For the material below, return exactly the lines starting at the one holding "SOIL2 pin AO: D2 -> none" and ending at the one holding "FAN pin SIG: GP9 -> GP16", counting both as part of the range.
++++
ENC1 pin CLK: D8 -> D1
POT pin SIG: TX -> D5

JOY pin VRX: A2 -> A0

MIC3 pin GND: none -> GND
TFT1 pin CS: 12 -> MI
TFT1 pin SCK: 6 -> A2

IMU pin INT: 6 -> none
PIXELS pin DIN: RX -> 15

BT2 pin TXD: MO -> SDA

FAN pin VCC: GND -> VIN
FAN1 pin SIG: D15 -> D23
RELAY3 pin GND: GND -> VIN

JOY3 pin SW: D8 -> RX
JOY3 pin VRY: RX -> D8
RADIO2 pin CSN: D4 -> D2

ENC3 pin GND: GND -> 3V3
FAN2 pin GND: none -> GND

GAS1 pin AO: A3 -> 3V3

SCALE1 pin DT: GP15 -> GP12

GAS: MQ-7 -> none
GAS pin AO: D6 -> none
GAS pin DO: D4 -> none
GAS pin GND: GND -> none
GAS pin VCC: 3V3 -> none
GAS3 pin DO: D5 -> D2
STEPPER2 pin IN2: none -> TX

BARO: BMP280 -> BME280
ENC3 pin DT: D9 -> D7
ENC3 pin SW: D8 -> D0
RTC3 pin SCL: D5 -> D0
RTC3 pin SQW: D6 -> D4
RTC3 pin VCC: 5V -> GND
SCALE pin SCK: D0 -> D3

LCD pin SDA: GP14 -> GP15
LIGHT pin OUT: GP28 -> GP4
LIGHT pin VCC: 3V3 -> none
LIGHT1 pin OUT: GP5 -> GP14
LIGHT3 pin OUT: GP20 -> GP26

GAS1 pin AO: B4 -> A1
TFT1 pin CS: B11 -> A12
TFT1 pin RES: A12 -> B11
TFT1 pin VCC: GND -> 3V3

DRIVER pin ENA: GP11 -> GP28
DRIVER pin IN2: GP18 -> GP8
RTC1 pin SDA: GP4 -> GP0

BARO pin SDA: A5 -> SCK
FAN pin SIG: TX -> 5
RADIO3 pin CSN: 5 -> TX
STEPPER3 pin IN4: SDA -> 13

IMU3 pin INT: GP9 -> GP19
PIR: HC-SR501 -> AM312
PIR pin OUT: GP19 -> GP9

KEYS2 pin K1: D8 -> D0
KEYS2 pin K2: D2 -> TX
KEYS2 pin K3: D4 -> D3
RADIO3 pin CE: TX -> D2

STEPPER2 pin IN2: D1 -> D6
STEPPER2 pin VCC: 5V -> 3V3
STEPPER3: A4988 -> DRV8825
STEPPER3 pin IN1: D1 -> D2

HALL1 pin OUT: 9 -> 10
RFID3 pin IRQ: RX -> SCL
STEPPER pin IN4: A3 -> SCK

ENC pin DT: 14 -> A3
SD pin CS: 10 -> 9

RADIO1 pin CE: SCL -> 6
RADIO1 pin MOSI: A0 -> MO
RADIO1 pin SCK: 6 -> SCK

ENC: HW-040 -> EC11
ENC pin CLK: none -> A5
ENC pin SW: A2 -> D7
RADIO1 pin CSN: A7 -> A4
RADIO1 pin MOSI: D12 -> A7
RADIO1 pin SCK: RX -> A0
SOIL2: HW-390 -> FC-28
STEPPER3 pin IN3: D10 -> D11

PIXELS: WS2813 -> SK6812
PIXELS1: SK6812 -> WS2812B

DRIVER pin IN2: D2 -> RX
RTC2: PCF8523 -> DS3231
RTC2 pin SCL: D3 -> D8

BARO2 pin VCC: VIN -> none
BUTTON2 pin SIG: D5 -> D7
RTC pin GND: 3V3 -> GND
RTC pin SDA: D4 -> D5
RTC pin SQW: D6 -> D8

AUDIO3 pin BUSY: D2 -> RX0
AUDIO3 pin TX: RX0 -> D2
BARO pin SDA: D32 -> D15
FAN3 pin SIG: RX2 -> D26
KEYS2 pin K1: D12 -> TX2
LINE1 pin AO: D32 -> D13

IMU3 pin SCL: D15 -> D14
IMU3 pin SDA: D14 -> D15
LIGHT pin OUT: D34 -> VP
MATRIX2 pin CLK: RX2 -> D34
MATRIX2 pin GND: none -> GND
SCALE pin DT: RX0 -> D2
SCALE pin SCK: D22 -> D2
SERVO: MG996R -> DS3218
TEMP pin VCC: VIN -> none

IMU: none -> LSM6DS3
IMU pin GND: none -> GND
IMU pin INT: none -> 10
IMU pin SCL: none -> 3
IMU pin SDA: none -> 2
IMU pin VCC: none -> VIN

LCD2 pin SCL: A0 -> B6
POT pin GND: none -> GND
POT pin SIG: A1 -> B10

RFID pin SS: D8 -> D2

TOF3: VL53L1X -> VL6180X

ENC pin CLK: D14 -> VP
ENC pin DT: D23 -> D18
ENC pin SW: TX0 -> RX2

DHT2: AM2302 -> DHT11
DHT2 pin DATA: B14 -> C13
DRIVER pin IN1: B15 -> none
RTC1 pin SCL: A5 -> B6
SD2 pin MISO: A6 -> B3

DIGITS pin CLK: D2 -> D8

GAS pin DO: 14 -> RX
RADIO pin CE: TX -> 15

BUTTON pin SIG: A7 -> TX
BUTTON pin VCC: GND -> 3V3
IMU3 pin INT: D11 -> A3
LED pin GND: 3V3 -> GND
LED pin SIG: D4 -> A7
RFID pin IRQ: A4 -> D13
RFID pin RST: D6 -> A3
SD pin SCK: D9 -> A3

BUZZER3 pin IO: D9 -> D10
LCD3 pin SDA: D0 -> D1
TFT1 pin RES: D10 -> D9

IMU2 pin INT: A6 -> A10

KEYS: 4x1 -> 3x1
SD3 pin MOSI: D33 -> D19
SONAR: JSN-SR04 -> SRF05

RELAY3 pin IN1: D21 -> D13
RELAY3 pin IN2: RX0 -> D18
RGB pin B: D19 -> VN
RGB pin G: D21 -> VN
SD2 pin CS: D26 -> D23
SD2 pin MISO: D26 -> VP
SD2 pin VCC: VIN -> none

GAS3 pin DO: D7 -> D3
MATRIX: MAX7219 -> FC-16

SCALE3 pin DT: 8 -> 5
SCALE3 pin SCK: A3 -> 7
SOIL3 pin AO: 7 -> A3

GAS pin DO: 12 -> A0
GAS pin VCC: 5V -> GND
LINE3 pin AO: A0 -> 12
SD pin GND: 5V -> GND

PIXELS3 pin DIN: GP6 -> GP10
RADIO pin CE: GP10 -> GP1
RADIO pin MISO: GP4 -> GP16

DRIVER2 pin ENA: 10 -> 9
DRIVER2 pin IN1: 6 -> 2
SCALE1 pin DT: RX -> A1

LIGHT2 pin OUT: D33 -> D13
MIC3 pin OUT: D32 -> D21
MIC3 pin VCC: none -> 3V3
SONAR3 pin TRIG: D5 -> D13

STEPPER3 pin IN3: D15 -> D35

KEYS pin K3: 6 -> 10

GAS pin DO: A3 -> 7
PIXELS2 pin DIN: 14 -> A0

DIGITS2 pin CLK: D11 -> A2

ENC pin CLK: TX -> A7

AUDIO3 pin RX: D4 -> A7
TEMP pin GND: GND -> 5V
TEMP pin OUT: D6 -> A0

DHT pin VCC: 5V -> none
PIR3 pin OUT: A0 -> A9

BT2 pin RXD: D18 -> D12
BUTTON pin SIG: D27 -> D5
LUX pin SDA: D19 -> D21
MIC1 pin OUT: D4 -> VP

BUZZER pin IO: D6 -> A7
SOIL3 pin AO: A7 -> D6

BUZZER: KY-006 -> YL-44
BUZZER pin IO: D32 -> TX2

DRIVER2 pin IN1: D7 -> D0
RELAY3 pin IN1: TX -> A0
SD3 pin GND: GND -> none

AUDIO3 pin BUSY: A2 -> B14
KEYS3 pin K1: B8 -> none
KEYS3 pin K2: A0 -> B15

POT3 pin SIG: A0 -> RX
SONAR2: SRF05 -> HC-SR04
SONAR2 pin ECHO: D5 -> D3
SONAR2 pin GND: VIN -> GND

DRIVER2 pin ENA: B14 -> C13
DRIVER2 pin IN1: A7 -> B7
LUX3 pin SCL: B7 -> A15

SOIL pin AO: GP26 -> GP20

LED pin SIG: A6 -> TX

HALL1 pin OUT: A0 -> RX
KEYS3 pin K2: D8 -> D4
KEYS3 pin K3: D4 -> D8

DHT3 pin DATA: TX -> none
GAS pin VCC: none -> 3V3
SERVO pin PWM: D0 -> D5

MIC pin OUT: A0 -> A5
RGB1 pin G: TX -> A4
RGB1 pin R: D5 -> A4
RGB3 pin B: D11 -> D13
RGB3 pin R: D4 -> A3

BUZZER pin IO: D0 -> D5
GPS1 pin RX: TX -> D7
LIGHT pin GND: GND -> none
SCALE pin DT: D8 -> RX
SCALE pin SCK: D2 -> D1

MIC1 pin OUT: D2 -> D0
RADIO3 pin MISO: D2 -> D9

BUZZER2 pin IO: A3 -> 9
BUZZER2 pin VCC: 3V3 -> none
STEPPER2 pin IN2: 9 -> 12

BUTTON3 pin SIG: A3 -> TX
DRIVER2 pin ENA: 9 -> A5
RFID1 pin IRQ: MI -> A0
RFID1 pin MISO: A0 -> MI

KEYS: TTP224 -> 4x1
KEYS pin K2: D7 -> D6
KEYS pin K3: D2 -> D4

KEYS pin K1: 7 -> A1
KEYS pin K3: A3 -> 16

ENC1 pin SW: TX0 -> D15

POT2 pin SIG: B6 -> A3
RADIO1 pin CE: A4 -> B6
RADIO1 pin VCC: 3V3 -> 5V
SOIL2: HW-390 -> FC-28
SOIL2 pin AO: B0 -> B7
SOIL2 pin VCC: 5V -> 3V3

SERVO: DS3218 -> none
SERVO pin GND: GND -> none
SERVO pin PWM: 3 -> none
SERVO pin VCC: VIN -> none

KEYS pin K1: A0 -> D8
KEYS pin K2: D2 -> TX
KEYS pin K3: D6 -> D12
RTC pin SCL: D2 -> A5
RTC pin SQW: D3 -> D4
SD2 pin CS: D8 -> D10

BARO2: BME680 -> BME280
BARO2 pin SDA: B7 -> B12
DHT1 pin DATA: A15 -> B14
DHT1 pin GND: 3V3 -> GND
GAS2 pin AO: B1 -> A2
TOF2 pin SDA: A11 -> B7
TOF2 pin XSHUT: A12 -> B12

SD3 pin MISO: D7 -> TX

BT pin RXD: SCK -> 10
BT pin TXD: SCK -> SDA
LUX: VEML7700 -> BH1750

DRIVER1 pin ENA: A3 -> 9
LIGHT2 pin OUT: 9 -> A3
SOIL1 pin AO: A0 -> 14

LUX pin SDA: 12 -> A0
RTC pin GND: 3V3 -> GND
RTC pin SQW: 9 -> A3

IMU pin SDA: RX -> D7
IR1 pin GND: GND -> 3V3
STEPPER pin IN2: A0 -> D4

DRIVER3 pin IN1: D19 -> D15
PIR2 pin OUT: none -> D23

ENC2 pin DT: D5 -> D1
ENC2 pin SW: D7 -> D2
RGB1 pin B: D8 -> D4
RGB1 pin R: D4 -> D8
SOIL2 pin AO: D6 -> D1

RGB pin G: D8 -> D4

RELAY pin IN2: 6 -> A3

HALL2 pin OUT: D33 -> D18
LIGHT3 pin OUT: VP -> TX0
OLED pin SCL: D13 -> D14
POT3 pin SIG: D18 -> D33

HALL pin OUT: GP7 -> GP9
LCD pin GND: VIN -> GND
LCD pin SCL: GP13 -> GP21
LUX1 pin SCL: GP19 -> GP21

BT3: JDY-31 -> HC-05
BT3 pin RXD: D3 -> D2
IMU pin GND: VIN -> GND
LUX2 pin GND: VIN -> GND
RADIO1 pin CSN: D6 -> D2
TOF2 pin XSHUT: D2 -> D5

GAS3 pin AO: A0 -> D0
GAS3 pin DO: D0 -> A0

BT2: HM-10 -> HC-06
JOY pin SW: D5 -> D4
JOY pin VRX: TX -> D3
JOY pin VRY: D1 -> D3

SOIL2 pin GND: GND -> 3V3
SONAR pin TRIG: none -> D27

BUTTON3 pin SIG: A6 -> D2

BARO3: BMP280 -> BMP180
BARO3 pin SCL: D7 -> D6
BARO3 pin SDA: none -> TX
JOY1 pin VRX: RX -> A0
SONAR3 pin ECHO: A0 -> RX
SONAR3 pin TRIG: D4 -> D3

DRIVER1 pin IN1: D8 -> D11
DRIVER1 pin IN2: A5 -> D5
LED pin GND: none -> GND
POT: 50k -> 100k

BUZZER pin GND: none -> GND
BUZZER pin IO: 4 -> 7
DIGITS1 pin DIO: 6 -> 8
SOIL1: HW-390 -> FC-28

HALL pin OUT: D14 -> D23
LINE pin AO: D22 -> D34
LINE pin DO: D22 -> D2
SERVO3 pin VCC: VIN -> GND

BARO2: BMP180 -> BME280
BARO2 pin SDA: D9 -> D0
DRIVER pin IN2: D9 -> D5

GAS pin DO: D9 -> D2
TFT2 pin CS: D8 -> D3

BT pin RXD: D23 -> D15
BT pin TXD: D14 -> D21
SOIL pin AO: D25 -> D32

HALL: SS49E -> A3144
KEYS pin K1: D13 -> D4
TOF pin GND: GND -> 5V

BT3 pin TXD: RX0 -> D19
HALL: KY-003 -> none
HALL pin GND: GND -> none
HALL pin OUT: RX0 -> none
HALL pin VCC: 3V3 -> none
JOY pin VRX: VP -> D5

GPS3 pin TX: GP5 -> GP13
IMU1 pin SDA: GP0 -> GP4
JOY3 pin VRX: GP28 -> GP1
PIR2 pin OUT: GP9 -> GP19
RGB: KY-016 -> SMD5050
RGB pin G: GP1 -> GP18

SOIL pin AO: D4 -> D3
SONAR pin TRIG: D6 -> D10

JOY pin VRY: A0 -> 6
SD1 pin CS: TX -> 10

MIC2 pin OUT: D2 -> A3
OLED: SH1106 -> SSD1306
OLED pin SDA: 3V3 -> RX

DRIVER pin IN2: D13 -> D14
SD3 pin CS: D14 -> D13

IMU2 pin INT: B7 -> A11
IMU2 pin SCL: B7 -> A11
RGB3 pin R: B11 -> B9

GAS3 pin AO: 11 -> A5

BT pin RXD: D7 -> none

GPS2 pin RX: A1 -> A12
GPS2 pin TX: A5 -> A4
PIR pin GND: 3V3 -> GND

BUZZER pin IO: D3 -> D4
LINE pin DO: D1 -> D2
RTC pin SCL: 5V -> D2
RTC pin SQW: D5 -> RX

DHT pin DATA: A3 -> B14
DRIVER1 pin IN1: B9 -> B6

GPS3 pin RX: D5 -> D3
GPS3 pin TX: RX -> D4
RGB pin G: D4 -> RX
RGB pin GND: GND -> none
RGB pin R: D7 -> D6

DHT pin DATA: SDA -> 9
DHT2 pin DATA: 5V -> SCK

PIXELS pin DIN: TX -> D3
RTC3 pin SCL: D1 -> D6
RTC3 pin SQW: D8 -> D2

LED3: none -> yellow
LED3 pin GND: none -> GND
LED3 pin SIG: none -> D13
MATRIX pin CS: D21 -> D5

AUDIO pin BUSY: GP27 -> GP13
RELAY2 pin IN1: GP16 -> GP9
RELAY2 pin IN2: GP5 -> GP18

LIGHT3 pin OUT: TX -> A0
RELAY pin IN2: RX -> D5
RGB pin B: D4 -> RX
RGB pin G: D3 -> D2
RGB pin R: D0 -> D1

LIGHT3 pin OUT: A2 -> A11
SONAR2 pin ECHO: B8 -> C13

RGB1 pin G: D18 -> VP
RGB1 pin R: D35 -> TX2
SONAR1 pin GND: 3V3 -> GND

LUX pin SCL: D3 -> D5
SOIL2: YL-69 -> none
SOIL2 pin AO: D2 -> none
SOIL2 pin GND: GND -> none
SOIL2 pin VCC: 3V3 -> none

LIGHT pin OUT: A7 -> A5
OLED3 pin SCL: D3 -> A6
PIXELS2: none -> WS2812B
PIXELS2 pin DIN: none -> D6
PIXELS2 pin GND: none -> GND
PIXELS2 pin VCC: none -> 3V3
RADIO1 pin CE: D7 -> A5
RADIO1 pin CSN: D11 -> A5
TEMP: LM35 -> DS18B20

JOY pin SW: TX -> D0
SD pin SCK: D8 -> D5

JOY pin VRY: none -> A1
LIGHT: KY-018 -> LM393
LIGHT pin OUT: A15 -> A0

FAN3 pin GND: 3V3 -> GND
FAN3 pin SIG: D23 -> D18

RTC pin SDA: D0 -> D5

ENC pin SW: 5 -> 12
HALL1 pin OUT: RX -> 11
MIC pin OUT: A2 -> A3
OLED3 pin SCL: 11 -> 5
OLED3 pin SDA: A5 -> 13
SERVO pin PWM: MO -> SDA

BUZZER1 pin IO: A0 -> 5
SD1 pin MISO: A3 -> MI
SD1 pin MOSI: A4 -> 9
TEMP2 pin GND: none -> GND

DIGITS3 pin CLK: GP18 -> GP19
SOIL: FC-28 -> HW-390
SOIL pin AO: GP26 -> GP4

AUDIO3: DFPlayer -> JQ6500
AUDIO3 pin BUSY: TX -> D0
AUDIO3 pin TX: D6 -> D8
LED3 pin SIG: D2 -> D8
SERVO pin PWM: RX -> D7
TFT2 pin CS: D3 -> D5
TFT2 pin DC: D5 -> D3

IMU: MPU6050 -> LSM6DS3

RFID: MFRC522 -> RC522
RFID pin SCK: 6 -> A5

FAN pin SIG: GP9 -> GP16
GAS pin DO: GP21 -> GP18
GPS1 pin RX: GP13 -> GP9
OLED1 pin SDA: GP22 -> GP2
++++
ANSWER SECTION:
SOIL2 pin AO: D2 -> none
SOIL2 pin GND: GND -> none
SOIL2 pin VCC: 3V3 -> none

LIGHT pin OUT: A7 -> A5
OLED3 pin SCL: D3 -> A6
PIXELS2: none -> WS2812B
PIXELS2 pin DIN: none -> D6
PIXELS2 pin GND: none -> GND
PIXELS2 pin VCC: none -> 3V3
RADIO1 pin CE: D7 -> A5
RADIO1 pin CSN: D11 -> A5
TEMP: LM35 -> DS18B20

JOY pin SW: TX -> D0
SD pin SCK: D8 -> D5

JOY pin VRY: none -> A1
LIGHT: KY-018 -> LM393
LIGHT pin OUT: A15 -> A0

FAN3 pin GND: 3V3 -> GND
FAN3 pin SIG: D23 -> D18

RTC pin SDA: D0 -> D5

ENC pin SW: 5 -> 12
HALL1 pin OUT: RX -> 11
MIC pin OUT: A2 -> A3
OLED3 pin SCL: 11 -> 5
OLED3 pin SDA: A5 -> 13
SERVO pin PWM: MO -> SDA

BUZZER1 pin IO: A0 -> 5
SD1 pin MISO: A3 -> MI
SD1 pin MOSI: A4 -> 9
TEMP2 pin GND: none -> GND

DIGITS3 pin CLK: GP18 -> GP19
SOIL: FC-28 -> HW-390
SOIL pin AO: GP26 -> GP4

AUDIO3: DFPlayer -> JQ6500
AUDIO3 pin BUSY: TX -> D0
AUDIO3 pin TX: D6 -> D8
LED3 pin SIG: D2 -> D8
SERVO pin PWM: RX -> D7
TFT2 pin CS: D3 -> D5
TFT2 pin DC: D5 -> D3

IMU: MPU6050 -> LSM6DS3

RFID: MFRC522 -> RC522
RFID pin SCK: 6 -> A5

FAN pin SIG: GP9 -> GP16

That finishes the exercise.